** Begin **

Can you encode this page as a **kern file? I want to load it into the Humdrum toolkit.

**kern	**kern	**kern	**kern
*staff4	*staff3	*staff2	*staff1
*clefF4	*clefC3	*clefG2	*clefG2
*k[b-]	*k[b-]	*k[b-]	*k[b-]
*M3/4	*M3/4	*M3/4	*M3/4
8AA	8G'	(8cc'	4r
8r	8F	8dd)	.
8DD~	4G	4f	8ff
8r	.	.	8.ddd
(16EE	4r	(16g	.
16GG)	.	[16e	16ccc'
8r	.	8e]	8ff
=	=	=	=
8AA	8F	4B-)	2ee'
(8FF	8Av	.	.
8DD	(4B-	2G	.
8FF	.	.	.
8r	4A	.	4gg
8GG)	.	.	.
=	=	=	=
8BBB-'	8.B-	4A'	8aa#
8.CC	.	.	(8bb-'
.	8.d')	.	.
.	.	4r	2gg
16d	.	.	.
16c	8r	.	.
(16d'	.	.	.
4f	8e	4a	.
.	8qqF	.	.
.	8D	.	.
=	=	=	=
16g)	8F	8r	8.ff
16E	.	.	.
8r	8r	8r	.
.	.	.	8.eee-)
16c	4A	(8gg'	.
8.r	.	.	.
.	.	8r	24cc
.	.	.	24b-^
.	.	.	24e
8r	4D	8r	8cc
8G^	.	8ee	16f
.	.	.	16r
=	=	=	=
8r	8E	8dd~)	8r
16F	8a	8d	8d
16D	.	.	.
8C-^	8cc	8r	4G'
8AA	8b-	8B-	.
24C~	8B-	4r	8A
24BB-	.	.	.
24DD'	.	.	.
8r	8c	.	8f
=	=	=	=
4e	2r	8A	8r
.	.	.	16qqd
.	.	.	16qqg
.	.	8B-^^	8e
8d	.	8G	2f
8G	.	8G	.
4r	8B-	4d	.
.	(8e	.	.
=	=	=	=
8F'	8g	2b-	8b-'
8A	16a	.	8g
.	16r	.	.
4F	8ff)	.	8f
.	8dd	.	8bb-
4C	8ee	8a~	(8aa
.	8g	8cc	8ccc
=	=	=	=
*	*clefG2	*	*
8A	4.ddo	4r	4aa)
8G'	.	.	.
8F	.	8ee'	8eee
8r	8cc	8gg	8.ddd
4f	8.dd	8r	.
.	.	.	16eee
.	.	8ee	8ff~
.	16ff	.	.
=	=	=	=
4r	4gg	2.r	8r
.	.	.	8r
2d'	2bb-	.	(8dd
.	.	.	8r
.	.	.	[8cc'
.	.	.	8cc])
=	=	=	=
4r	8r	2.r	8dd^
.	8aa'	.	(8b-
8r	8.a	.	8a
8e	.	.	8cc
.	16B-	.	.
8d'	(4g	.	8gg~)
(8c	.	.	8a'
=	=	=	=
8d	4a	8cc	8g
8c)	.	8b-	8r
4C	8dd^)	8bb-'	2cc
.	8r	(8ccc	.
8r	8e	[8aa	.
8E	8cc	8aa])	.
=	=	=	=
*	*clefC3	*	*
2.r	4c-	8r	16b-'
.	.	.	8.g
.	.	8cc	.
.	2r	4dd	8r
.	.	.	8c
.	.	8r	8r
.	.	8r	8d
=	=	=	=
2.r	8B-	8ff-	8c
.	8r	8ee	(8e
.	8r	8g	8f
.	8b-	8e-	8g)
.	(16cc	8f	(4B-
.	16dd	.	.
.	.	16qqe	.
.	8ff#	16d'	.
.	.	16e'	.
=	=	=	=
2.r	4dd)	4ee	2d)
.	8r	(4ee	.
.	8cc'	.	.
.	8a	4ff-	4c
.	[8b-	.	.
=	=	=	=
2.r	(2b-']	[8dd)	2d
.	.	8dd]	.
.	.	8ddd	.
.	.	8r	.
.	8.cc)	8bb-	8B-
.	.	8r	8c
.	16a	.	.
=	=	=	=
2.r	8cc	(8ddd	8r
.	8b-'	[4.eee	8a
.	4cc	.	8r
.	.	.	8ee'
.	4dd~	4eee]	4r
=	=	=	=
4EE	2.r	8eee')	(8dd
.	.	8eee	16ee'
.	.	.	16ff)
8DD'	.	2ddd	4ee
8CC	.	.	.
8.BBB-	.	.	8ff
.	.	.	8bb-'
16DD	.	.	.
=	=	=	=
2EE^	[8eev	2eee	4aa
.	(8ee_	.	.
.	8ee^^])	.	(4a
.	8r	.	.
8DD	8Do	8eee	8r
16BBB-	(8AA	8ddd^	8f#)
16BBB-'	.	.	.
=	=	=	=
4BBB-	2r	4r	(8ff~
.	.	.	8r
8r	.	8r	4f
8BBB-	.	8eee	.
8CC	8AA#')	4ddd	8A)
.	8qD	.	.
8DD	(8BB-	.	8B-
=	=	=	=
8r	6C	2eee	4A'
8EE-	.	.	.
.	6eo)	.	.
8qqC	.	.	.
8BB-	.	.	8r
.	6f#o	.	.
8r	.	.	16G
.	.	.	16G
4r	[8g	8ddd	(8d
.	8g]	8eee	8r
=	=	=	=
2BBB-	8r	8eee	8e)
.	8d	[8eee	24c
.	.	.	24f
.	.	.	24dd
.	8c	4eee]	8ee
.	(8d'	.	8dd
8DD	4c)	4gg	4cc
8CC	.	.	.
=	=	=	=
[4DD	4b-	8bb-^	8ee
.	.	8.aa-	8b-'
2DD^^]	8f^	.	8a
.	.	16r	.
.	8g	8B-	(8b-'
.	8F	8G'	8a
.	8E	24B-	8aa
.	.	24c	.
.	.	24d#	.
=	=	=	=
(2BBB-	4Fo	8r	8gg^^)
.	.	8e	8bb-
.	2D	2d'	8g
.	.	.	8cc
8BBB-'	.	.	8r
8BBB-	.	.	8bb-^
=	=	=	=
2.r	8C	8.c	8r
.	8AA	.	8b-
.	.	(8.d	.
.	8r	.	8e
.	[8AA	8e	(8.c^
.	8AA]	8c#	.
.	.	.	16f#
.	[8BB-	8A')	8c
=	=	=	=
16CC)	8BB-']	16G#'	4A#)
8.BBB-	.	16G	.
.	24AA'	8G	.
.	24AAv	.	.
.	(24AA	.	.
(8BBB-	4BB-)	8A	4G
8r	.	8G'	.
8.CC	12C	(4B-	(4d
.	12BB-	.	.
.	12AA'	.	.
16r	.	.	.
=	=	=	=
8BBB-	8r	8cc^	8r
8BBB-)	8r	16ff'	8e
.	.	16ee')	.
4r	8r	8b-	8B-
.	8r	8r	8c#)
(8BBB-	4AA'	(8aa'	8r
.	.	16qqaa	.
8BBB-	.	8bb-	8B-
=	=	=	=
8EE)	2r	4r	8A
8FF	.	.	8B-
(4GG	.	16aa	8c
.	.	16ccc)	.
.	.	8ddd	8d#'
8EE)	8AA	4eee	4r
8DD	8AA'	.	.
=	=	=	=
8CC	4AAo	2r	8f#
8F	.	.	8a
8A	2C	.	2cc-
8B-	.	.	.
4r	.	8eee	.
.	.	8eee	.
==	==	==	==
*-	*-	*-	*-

** End **

Pick out every line in the data above that contains the string "kern", treating uppercase and lowercase as different.

WRITTEN REPLY —
Can you encode this page as a **kern file? I want to load it into the Humdrum toolkit.
**kern	**kern	**kern	**kern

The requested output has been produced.